**Object change listings**

.....

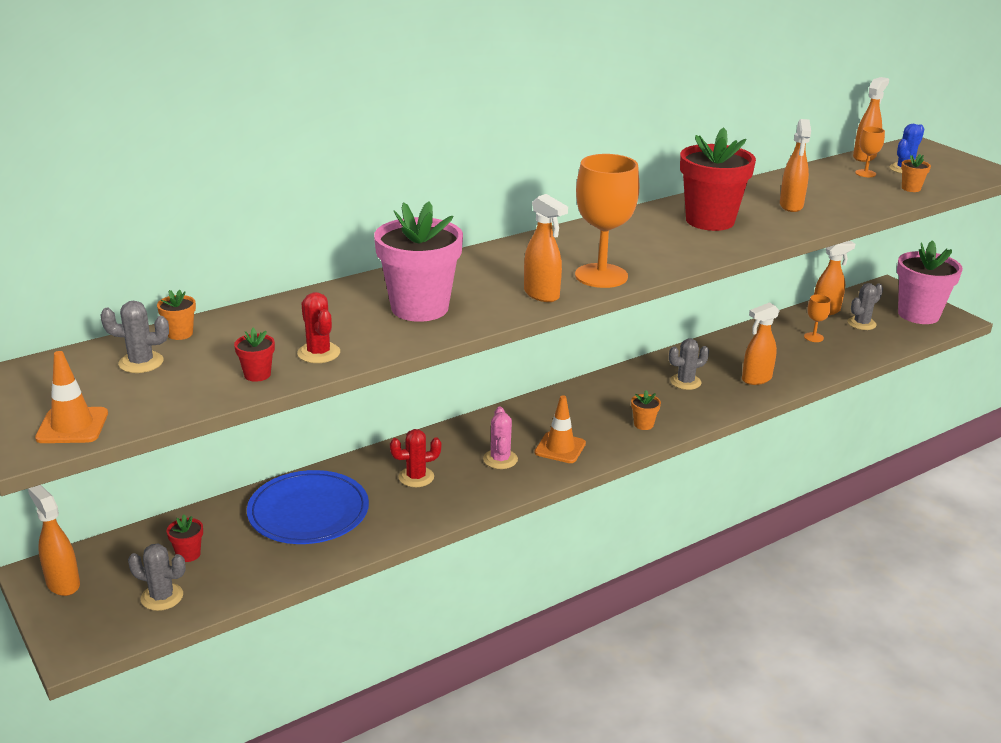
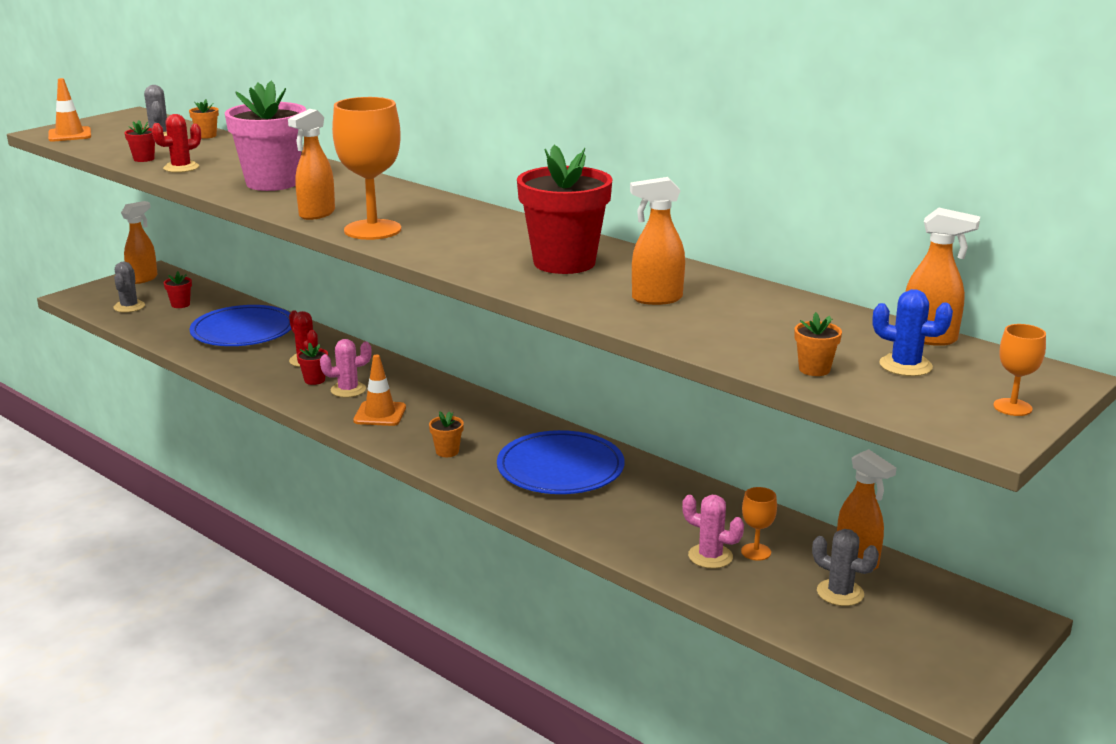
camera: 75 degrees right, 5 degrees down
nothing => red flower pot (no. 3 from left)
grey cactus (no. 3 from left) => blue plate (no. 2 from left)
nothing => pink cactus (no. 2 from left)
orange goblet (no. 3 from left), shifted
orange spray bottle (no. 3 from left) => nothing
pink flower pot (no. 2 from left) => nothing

.....

**Requirement**
Please write out only the lines from the one containing "orange spray bottle" to the end of the records above, exactly, both ends included.

**Exercise answer**
orange spray bottle (no. 3 from left) => nothing
pink flower pot (no. 2 from left) => nothing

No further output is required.